Set task: Reproduce the material below word for word, from its first line through its last.
--- START Input records ---
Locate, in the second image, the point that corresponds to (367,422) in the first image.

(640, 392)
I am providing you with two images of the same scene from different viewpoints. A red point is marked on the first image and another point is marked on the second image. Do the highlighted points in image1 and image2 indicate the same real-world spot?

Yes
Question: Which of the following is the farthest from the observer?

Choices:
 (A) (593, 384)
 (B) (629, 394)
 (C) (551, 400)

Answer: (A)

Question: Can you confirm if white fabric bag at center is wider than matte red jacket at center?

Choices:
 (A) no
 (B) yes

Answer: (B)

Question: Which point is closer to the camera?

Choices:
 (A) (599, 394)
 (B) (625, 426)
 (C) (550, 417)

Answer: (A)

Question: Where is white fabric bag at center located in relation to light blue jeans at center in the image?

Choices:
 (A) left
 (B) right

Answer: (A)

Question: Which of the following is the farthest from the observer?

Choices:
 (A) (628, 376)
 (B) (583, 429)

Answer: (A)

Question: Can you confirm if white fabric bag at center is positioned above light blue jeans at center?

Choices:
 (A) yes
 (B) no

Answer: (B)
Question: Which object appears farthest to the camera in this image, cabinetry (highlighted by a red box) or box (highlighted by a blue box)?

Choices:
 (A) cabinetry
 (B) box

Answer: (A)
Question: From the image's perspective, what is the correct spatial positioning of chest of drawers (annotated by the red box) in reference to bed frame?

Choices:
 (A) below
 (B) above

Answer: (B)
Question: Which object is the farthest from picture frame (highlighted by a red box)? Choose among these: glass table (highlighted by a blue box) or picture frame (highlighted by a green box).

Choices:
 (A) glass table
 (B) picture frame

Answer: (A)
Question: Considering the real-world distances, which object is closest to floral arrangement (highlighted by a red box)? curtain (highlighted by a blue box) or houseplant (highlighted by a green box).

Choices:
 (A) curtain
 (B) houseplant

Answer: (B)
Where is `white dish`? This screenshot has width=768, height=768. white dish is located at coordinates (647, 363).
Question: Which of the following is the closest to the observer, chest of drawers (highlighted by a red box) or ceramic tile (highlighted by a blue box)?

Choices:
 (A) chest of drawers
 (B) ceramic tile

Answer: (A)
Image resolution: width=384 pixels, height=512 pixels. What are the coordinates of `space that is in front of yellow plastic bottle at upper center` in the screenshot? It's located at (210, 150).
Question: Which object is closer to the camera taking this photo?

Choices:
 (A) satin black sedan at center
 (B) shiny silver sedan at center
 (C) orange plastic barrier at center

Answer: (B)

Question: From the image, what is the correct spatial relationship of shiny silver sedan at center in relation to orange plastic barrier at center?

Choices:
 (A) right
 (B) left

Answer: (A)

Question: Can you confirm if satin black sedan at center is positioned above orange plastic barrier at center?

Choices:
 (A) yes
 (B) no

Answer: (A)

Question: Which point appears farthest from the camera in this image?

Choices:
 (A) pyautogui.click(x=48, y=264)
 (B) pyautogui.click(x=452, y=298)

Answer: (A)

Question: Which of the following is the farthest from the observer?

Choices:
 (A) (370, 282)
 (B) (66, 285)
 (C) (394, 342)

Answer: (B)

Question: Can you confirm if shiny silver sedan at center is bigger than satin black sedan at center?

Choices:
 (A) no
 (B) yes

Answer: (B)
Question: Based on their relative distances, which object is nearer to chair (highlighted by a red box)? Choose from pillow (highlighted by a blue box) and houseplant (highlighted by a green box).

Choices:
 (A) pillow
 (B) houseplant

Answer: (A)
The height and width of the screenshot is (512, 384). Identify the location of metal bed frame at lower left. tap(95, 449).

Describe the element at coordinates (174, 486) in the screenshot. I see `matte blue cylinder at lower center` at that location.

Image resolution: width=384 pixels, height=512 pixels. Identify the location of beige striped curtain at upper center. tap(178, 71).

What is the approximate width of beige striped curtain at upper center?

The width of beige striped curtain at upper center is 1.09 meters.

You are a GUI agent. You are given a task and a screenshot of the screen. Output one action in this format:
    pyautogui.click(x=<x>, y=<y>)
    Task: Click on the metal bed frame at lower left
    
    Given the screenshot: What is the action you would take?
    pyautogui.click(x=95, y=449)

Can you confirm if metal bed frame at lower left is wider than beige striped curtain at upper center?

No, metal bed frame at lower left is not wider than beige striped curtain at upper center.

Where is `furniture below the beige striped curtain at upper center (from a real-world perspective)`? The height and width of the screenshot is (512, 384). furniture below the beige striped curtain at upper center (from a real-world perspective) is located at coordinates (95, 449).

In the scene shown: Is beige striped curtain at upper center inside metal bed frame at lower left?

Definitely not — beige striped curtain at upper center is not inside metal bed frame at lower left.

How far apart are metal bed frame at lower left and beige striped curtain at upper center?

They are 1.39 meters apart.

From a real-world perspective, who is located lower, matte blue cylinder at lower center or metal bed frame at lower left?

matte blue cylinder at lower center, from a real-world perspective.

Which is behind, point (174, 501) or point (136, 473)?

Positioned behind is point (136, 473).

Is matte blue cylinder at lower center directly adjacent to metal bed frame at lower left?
--- END Input records ---
The solution:
Locate, in the second image, the point that corresponds to (367,422) in the first image.

(640, 392)
I am providing you with two images of the same scene from different viewpoints. A red point is marked on the first image and another point is marked on the second image. Do the highlighted points in image1 and image2 indicate the same real-world spot?

Yes
Question: Which of the following is the farthest from the observer?

Choices:
 (A) (593, 384)
 (B) (629, 394)
 (C) (551, 400)

Answer: (A)

Question: Can you confirm if white fabric bag at center is wider than matte red jacket at center?

Choices:
 (A) no
 (B) yes

Answer: (B)

Question: Which point is closer to the camera?

Choices:
 (A) (599, 394)
 (B) (625, 426)
 (C) (550, 417)

Answer: (A)

Question: Where is white fabric bag at center located in relation to light blue jeans at center in the image?

Choices:
 (A) left
 (B) right

Answer: (A)

Question: Which of the following is the farthest from the observer?

Choices:
 (A) (628, 376)
 (B) (583, 429)

Answer: (A)

Question: Can you confirm if white fabric bag at center is positioned above light blue jeans at center?

Choices:
 (A) yes
 (B) no

Answer: (B)
Question: Which object appears farthest to the camera in this image, cabinetry (highlighted by a red box) or box (highlighted by a blue box)?

Choices:
 (A) cabinetry
 (B) box

Answer: (A)
Question: From the image's perspective, what is the correct spatial positioning of chest of drawers (annotated by the red box) in reference to bed frame?

Choices:
 (A) below
 (B) above

Answer: (B)
Question: Which object is the farthest from picture frame (highlighted by a red box)? Choose among these: glass table (highlighted by a blue box) or picture frame (highlighted by a green box).

Choices:
 (A) glass table
 (B) picture frame

Answer: (A)
Question: Considering the real-world distances, which object is closest to floral arrangement (highlighted by a red box)? curtain (highlighted by a blue box) or houseplant (highlighted by a green box).

Choices:
 (A) curtain
 (B) houseplant

Answer: (B)
Where is `white dish`? This screenshot has width=768, height=768. white dish is located at coordinates (647, 363).
Question: Which of the following is the closest to the observer, chest of drawers (highlighted by a red box) or ceramic tile (highlighted by a blue box)?

Choices:
 (A) chest of drawers
 (B) ceramic tile

Answer: (A)
Image resolution: width=384 pixels, height=512 pixels. What are the coordinates of `space that is in front of yellow plastic bottle at upper center` in the screenshot? It's located at (210, 150).
Question: Which object is closer to the camera taking this photo?

Choices:
 (A) satin black sedan at center
 (B) shiny silver sedan at center
 (C) orange plastic barrier at center

Answer: (B)

Question: From the image, what is the correct spatial relationship of shiny silver sedan at center in relation to orange plastic barrier at center?

Choices:
 (A) right
 (B) left

Answer: (A)

Question: Can you confirm if satin black sedan at center is positioned above orange plastic barrier at center?

Choices:
 (A) yes
 (B) no

Answer: (A)

Question: Which point appears farthest from the camera in this image?

Choices:
 (A) pyautogui.click(x=48, y=264)
 (B) pyautogui.click(x=452, y=298)

Answer: (A)

Question: Which of the following is the farthest from the observer?

Choices:
 (A) (370, 282)
 (B) (66, 285)
 (C) (394, 342)

Answer: (B)

Question: Can you confirm if shiny silver sedan at center is bigger than satin black sedan at center?

Choices:
 (A) no
 (B) yes

Answer: (B)
Question: Based on their relative distances, which object is nearer to chair (highlighted by a red box)? Choose from pillow (highlighted by a blue box) and houseplant (highlighted by a green box).

Choices:
 (A) pillow
 (B) houseplant

Answer: (A)
The height and width of the screenshot is (512, 384). Identify the location of metal bed frame at lower left. tap(95, 449).

Describe the element at coordinates (174, 486) in the screenshot. I see `matte blue cylinder at lower center` at that location.

Image resolution: width=384 pixels, height=512 pixels. Identify the location of beige striped curtain at upper center. tap(178, 71).

What is the approximate width of beige striped curtain at upper center?

The width of beige striped curtain at upper center is 1.09 meters.

You are a GUI agent. You are given a task and a screenshot of the screen. Output one action in this format:
    pyautogui.click(x=<x>, y=<y>)
    Task: Click on the metal bed frame at lower left
    
    Given the screenshot: What is the action you would take?
    pyautogui.click(x=95, y=449)

Can you confirm if metal bed frame at lower left is wider than beige striped curtain at upper center?

No, metal bed frame at lower left is not wider than beige striped curtain at upper center.

Where is `furniture below the beige striped curtain at upper center (from a real-world perspective)`? The height and width of the screenshot is (512, 384). furniture below the beige striped curtain at upper center (from a real-world perspective) is located at coordinates (95, 449).

In the scene shown: Is beige striped curtain at upper center inside metal bed frame at lower left?

Definitely not — beige striped curtain at upper center is not inside metal bed frame at lower left.

How far apart are metal bed frame at lower left and beige striped curtain at upper center?

They are 1.39 meters apart.

From a real-world perspective, who is located lower, matte blue cylinder at lower center or metal bed frame at lower left?

matte blue cylinder at lower center, from a real-world perspective.

Which is behind, point (174, 501) or point (136, 473)?

Positioned behind is point (136, 473).

Is matte blue cylinder at lower center directly adjacent to metal bed frame at lower left?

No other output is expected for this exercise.